=== ASSIGNMENT ===
Only the text should be kept: print every entry below exactly and leave each image out.
┄┄┄┄┄┄
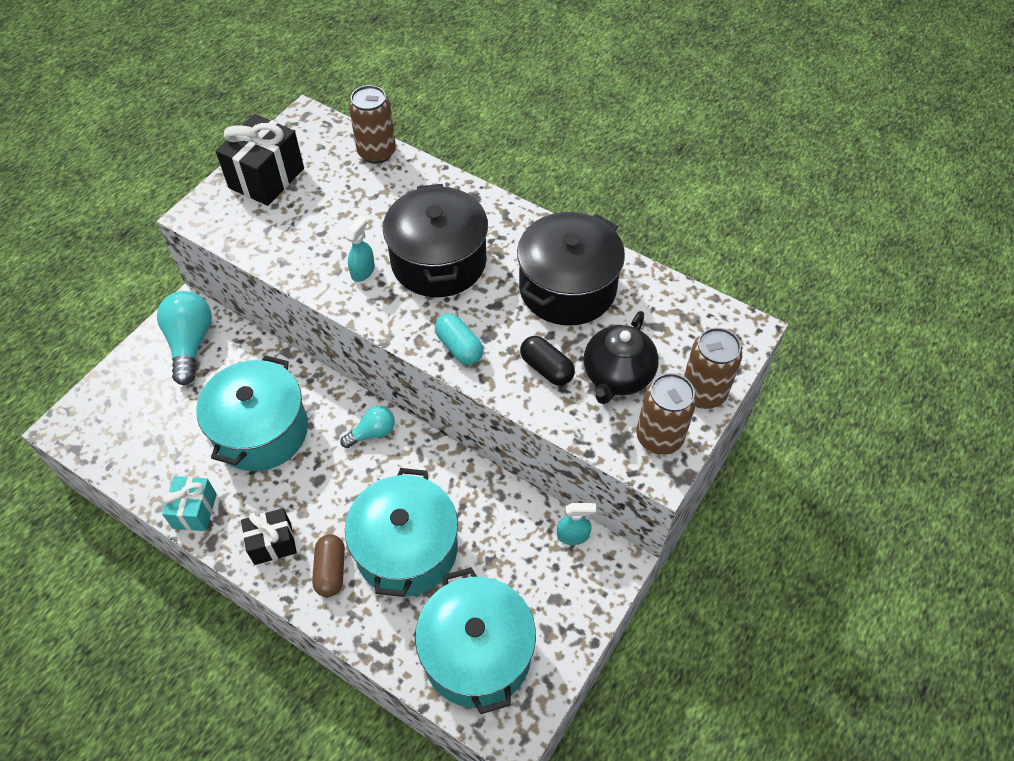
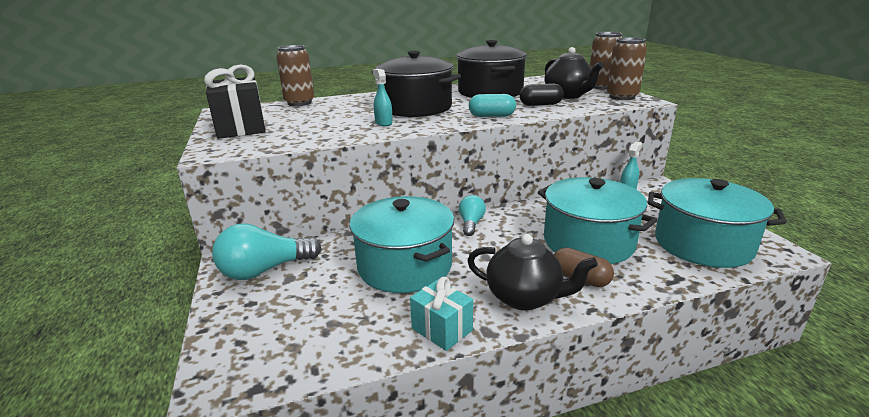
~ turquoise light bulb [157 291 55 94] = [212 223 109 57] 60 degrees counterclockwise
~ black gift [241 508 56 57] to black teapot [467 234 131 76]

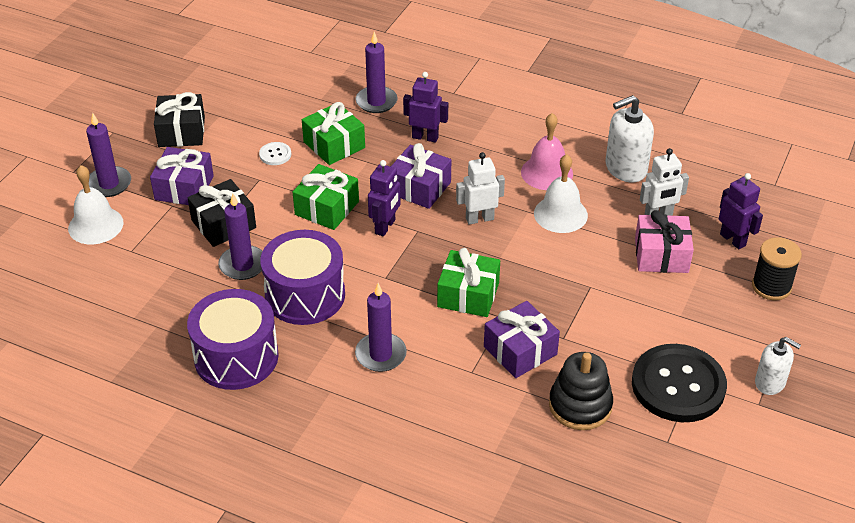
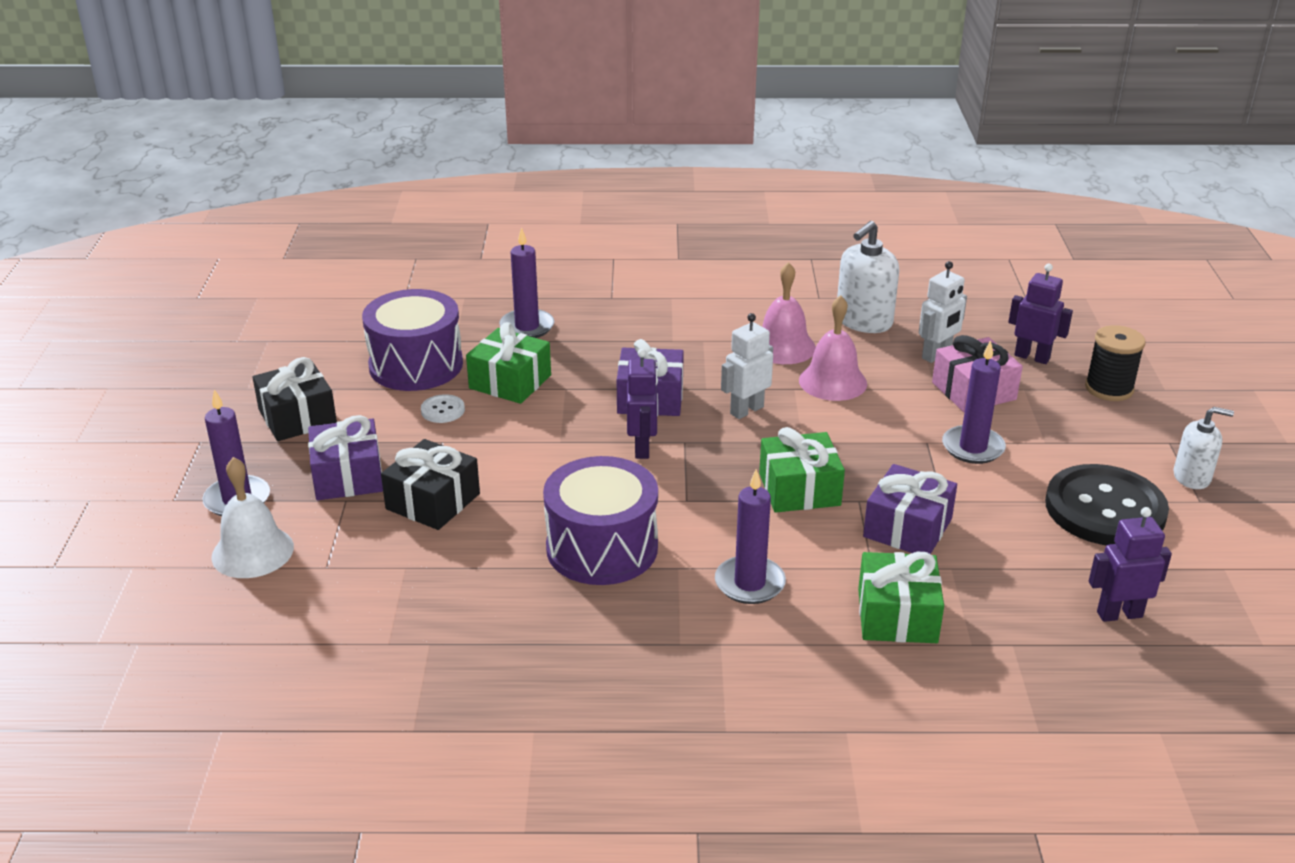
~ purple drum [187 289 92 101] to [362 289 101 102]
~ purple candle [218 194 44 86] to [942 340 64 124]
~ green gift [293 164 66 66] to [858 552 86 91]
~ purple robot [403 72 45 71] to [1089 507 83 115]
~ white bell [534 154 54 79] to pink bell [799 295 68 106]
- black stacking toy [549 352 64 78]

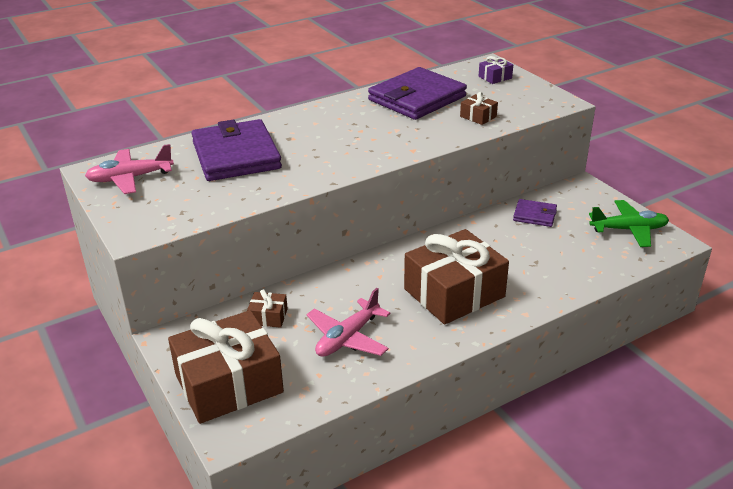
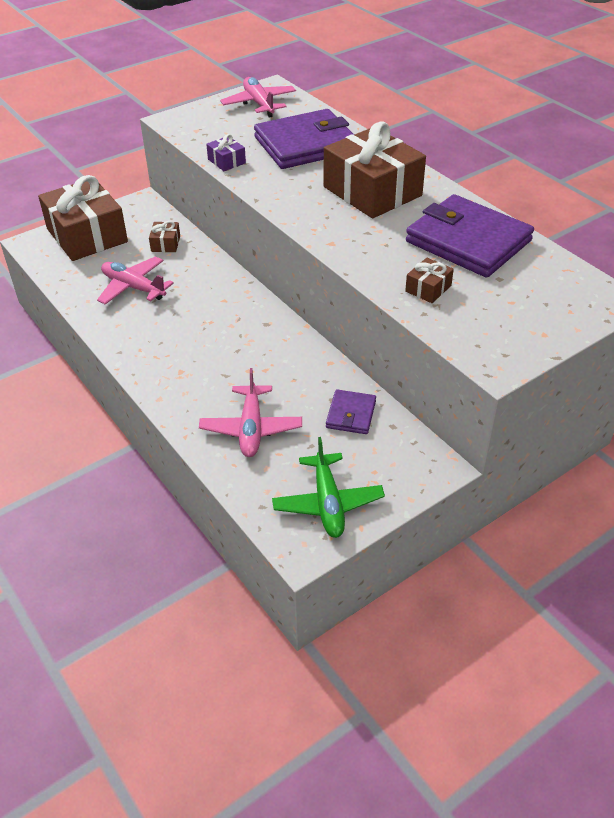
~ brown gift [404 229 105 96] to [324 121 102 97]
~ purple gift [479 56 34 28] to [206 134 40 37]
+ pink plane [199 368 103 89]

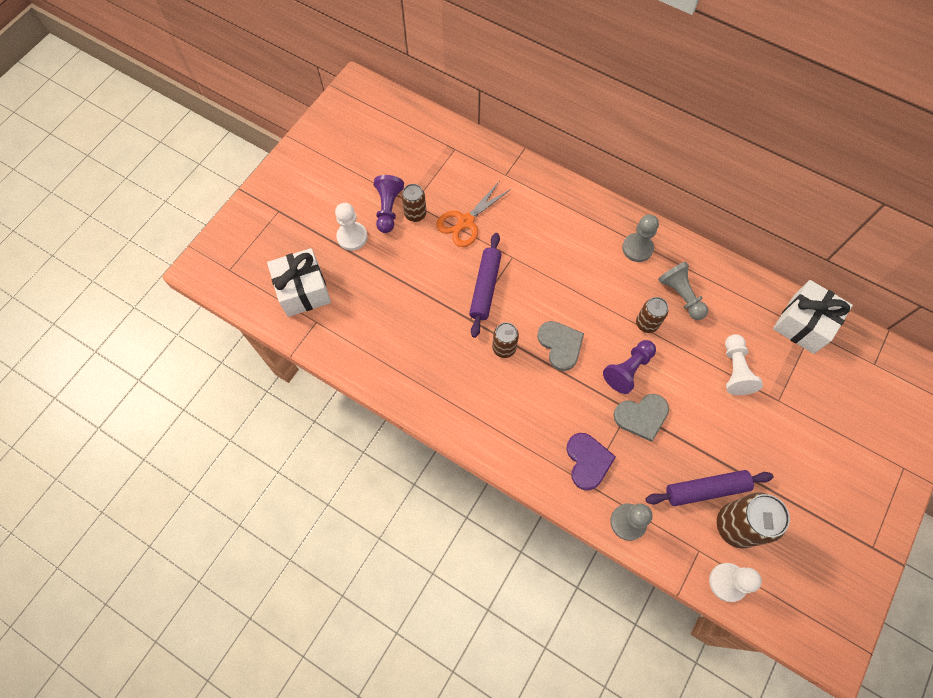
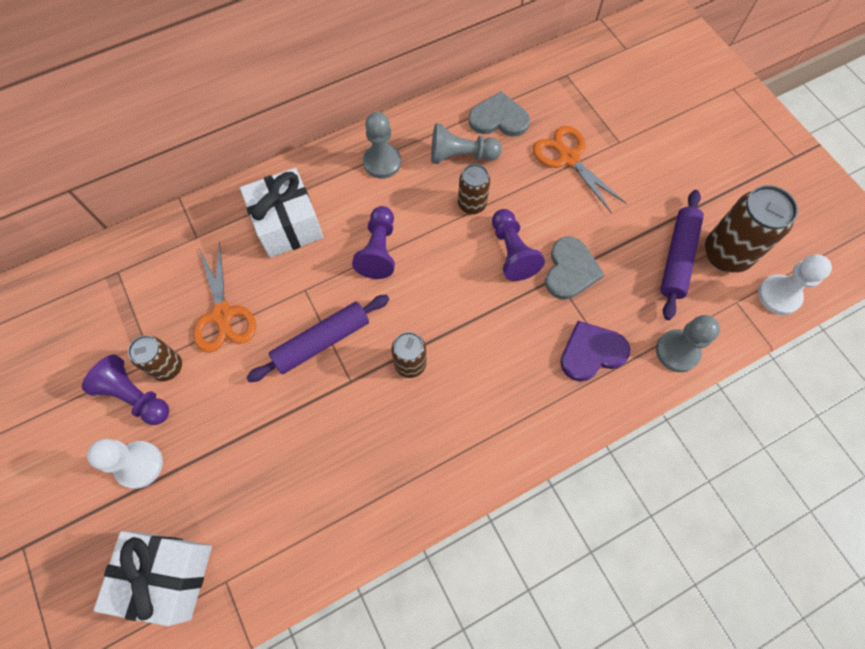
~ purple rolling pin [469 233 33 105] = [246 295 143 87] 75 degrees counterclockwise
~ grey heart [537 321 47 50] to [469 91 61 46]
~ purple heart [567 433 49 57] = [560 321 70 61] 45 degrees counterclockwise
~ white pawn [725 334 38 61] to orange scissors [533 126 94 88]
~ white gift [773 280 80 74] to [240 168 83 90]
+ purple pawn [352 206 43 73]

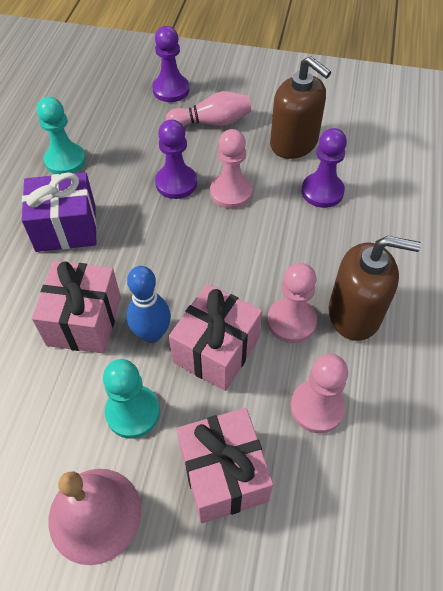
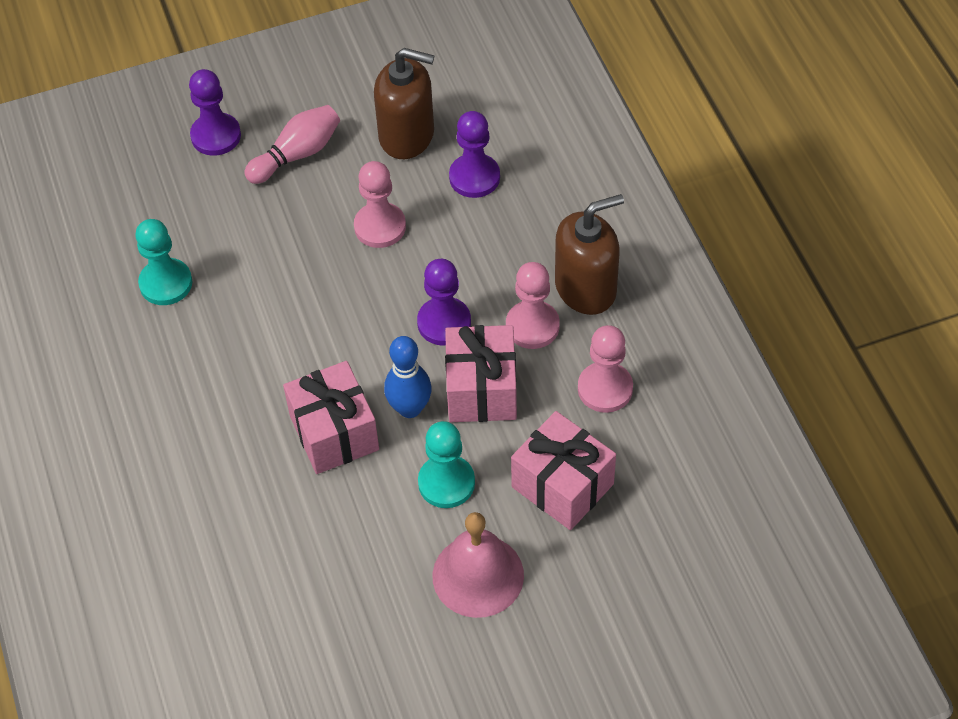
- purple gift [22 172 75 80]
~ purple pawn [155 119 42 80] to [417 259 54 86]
┄┄┄┄┄┄
=== SOLUTION TO THIS PROBLEM ===
~ turquoise light bulb [157 291 55 94] = [212 223 109 57] 60 degrees counterclockwise
~ black gift [241 508 56 57] to black teapot [467 234 131 76]

~ purple drum [187 289 92 101] to [362 289 101 102]
~ purple candle [218 194 44 86] to [942 340 64 124]
~ green gift [293 164 66 66] to [858 552 86 91]
~ purple robot [403 72 45 71] to [1089 507 83 115]
~ white bell [534 154 54 79] to pink bell [799 295 68 106]
- black stacking toy [549 352 64 78]

~ brown gift [404 229 105 96] to [324 121 102 97]
~ purple gift [479 56 34 28] to [206 134 40 37]
+ pink plane [199 368 103 89]

~ purple rolling pin [469 233 33 105] = [246 295 143 87] 75 degrees counterclockwise
~ grey heart [537 321 47 50] to [469 91 61 46]
~ purple heart [567 433 49 57] = [560 321 70 61] 45 degrees counterclockwise
~ white pawn [725 334 38 61] to orange scissors [533 126 94 88]
~ white gift [773 280 80 74] to [240 168 83 90]
+ purple pawn [352 206 43 73]

- purple gift [22 172 75 80]
~ purple pawn [155 119 42 80] to [417 259 54 86]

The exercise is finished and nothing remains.